Entries provided Block Start

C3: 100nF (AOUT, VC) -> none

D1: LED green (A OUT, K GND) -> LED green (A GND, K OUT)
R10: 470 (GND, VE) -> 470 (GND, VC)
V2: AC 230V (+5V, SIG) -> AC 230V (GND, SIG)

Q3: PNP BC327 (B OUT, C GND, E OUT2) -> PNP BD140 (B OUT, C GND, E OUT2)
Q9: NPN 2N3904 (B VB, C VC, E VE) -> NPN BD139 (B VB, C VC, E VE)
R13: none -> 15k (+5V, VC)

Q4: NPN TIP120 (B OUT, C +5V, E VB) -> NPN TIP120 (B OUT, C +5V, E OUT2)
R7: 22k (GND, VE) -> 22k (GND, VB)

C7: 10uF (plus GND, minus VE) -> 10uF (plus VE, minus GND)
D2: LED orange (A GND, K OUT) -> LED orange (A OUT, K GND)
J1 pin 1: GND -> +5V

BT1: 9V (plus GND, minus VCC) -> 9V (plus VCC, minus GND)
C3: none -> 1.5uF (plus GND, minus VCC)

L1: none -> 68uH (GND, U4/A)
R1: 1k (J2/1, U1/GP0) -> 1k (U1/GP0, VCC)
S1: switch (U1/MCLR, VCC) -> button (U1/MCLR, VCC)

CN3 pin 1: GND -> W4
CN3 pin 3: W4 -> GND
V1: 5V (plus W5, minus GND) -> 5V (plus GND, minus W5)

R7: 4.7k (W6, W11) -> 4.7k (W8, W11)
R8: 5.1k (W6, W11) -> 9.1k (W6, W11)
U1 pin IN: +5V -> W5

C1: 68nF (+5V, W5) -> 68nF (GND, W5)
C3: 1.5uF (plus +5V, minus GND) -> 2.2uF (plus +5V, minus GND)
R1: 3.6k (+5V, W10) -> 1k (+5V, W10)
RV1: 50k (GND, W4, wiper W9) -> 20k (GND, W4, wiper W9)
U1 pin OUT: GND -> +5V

Entries provided Block End

▶ _Problem statement_: Restate every record word for word.

▶ _Task answer_:
C3: 100nF (AOUT, VC) -> none

D1: LED green (A OUT, K GND) -> LED green (A GND, K OUT)
R10: 470 (GND, VE) -> 470 (GND, VC)
V2: AC 230V (+5V, SIG) -> AC 230V (GND, SIG)

Q3: PNP BC327 (B OUT, C GND, E OUT2) -> PNP BD140 (B OUT, C GND, E OUT2)
Q9: NPN 2N3904 (B VB, C VC, E VE) -> NPN BD139 (B VB, C VC, E VE)
R13: none -> 15k (+5V, VC)

Q4: NPN TIP120 (B OUT, C +5V, E VB) -> NPN TIP120 (B OUT, C +5V, E OUT2)
R7: 22k (GND, VE) -> 22k (GND, VB)

C7: 10uF (plus GND, minus VE) -> 10uF (plus VE, minus GND)
D2: LED orange (A GND, K OUT) -> LED orange (A OUT, K GND)
J1 pin 1: GND -> +5V

BT1: 9V (plus GND, minus VCC) -> 9V (plus VCC, minus GND)
C3: none -> 1.5uF (plus GND, minus VCC)

L1: none -> 68uH (GND, U4/A)
R1: 1k (J2/1, U1/GP0) -> 1k (U1/GP0, VCC)
S1: switch (U1/MCLR, VCC) -> button (U1/MCLR, VCC)

CN3 pin 1: GND -> W4
CN3 pin 3: W4 -> GND
V1: 5V (plus W5, minus GND) -> 5V (plus GND, minus W5)

R7: 4.7k (W6, W11) -> 4.7k (W8, W11)
R8: 5.1k (W6, W11) -> 9.1k (W6, W11)
U1 pin IN: +5V -> W5

C1: 68nF (+5V, W5) -> 68nF (GND, W5)
C3: 1.5uF (plus +5V, minus GND) -> 2.2uF (plus +5V, minus GND)
R1: 3.6k (+5V, W10) -> 1k (+5V, W10)
RV1: 50k (GND, W4, wiper W9) -> 20k (GND, W4, wiper W9)
U1 pin OUT: GND -> +5V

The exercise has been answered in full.